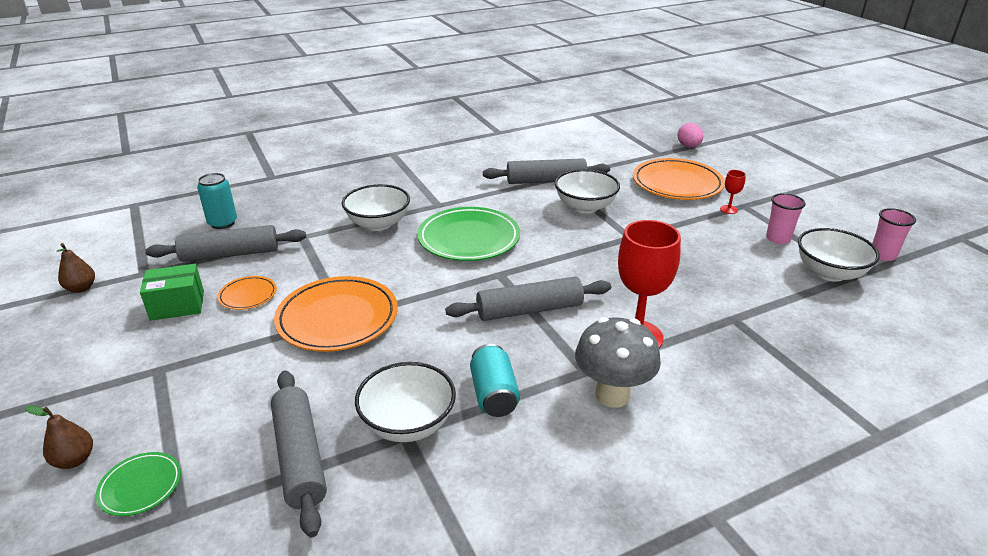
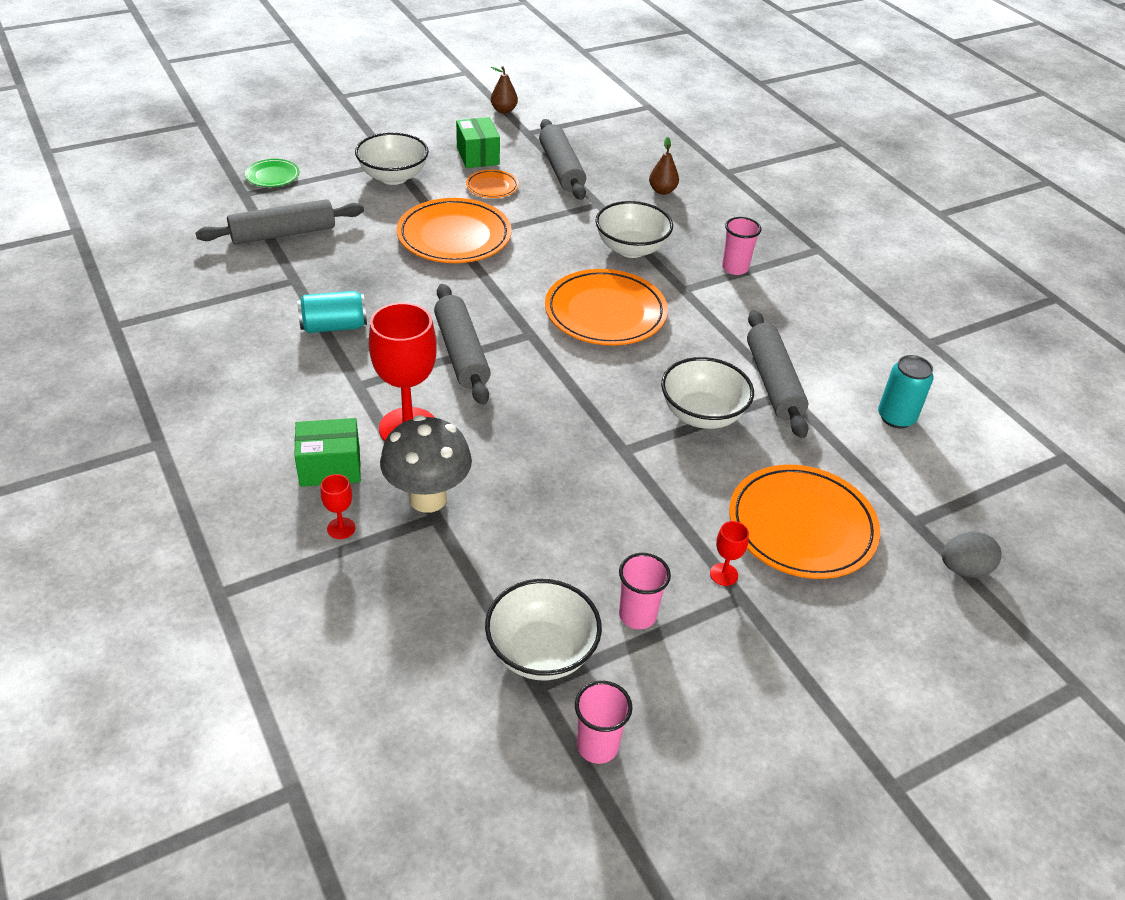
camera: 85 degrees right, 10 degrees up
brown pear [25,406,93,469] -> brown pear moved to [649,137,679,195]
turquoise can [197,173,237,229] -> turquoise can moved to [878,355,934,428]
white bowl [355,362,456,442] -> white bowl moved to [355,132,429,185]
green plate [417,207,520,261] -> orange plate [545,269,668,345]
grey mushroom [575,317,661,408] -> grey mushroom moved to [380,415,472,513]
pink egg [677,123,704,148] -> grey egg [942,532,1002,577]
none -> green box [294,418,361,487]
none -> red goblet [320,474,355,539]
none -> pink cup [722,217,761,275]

——

• [Activity]: Write out each line of the listing above, exactly, from its first line to the line holding "green plate [417,207,520,261]", inclusive. Skip the pictures.

• [Response area]:
camera: 85 degrees right, 10 degrees up
brown pear [25,406,93,469] -> brown pear moved to [649,137,679,195]
turquoise can [197,173,237,229] -> turquoise can moved to [878,355,934,428]
white bowl [355,362,456,442] -> white bowl moved to [355,132,429,185]
green plate [417,207,520,261] -> orange plate [545,269,668,345]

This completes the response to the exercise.